(GIVEN DATA begins)

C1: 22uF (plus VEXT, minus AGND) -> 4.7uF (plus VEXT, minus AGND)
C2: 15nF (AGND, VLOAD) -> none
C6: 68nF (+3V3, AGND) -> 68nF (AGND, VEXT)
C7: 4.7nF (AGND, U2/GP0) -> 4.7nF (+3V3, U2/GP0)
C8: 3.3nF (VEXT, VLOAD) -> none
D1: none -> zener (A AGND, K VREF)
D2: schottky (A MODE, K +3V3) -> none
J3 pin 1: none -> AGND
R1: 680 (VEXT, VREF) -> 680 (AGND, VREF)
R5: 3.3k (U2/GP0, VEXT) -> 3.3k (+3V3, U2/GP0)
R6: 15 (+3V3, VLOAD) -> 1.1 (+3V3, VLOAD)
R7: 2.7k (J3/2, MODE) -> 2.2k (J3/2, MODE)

(GIVEN DATA ends)

__TRY IT__
Transcription of the entire listing, word for word, is required.

__RESULT BELOW__
C1: 22uF (plus VEXT, minus AGND) -> 4.7uF (plus VEXT, minus AGND)
C2: 15nF (AGND, VLOAD) -> none
C6: 68nF (+3V3, AGND) -> 68nF (AGND, VEXT)
C7: 4.7nF (AGND, U2/GP0) -> 4.7nF (+3V3, U2/GP0)
C8: 3.3nF (VEXT, VLOAD) -> none
D1: none -> zener (A AGND, K VREF)
D2: schottky (A MODE, K +3V3) -> none
J3 pin 1: none -> AGND
R1: 680 (VEXT, VREF) -> 680 (AGND, VREF)
R5: 3.3k (U2/GP0, VEXT) -> 3.3k (+3V3, U2/GP0)
R6: 15 (+3V3, VLOAD) -> 1.1 (+3V3, VLOAD)
R7: 2.7k (J3/2, MODE) -> 2.2k (J3/2, MODE)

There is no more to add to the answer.